Stated exercise —
Return the stretch of lines from the start of the records through the line containing "blue triangle: moved 4 px left", unchanged.
━━━━
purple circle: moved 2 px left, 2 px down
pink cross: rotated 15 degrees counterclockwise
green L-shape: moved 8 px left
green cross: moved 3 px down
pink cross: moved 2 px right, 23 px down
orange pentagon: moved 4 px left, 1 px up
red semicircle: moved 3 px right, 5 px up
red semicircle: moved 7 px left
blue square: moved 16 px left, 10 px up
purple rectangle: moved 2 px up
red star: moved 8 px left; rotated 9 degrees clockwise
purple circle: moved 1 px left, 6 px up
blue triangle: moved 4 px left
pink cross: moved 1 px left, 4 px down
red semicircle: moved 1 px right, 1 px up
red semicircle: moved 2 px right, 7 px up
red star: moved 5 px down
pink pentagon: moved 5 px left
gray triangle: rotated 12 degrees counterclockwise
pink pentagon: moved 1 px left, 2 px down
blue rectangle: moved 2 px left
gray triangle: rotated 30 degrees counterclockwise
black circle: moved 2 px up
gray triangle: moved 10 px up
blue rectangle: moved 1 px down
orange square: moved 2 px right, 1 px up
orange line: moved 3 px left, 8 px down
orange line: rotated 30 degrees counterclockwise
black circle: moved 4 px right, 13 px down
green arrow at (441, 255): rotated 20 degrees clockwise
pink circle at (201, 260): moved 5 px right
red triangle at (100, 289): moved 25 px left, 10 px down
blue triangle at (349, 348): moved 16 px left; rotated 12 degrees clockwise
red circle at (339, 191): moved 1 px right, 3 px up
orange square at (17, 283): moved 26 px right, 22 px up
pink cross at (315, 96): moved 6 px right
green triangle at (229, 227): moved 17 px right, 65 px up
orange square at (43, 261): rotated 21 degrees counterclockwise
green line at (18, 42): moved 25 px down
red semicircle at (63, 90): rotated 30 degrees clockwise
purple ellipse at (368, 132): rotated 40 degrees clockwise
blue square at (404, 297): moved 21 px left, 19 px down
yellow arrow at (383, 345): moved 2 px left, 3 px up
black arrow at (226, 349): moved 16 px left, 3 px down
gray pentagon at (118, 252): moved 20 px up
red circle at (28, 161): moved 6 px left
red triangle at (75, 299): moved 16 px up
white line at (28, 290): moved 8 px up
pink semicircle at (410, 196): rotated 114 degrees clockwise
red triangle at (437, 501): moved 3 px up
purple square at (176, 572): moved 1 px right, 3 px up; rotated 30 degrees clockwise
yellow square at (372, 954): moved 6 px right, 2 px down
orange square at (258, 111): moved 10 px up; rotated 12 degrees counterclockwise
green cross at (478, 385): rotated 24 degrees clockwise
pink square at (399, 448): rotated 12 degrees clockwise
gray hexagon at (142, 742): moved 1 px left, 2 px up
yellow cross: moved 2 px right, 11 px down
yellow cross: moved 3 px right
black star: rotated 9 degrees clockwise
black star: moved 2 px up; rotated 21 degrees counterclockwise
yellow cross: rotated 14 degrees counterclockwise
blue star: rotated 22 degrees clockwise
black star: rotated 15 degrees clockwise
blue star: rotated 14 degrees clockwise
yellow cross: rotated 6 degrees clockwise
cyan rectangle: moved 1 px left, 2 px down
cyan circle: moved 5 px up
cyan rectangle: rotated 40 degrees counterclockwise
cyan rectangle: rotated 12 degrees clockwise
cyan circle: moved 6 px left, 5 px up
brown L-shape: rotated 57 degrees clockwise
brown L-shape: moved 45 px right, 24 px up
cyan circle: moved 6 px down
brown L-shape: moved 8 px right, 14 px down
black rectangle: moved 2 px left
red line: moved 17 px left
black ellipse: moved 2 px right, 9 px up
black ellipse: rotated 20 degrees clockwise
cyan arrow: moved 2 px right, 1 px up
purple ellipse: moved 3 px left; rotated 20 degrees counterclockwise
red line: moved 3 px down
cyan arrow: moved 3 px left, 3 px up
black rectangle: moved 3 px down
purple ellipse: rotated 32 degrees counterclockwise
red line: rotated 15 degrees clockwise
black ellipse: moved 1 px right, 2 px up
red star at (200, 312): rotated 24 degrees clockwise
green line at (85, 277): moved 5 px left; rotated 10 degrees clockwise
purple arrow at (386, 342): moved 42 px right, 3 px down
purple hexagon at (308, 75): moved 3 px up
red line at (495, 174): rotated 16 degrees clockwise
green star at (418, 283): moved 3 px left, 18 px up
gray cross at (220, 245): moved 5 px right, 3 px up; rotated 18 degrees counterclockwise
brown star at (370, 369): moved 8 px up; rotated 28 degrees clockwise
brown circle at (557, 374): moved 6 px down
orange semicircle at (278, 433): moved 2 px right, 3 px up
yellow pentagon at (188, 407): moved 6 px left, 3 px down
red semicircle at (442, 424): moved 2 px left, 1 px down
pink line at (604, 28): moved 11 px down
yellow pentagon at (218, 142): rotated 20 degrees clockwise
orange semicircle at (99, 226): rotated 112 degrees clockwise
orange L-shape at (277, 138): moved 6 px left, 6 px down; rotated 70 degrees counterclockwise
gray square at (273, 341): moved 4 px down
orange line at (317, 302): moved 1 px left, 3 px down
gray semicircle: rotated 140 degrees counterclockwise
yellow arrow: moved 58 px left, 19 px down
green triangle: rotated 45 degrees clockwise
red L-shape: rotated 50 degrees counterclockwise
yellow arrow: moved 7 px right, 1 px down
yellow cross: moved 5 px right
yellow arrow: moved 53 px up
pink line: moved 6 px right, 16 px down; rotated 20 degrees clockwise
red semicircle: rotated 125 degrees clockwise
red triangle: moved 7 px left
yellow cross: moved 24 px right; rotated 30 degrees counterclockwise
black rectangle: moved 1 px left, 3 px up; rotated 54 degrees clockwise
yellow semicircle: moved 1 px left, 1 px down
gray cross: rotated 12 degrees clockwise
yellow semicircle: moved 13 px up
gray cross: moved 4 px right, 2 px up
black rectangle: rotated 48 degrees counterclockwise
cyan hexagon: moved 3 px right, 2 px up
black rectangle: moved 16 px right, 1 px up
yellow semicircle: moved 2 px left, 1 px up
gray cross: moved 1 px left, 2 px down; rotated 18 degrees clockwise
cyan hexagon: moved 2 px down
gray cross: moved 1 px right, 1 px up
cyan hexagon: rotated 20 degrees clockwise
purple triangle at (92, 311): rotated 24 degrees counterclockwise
━━━━
Solution to this task —
purple circle: moved 2 px left, 2 px down
pink cross: rotated 15 degrees counterclockwise
green L-shape: moved 8 px left
green cross: moved 3 px down
pink cross: moved 2 px right, 23 px down
orange pentagon: moved 4 px left, 1 px up
red semicircle: moved 3 px right, 5 px up
red semicircle: moved 7 px left
blue square: moved 16 px left, 10 px up
purple rectangle: moved 2 px up
red star: moved 8 px left; rotated 9 degrees clockwise
purple circle: moved 1 px left, 6 px up
blue triangle: moved 4 px left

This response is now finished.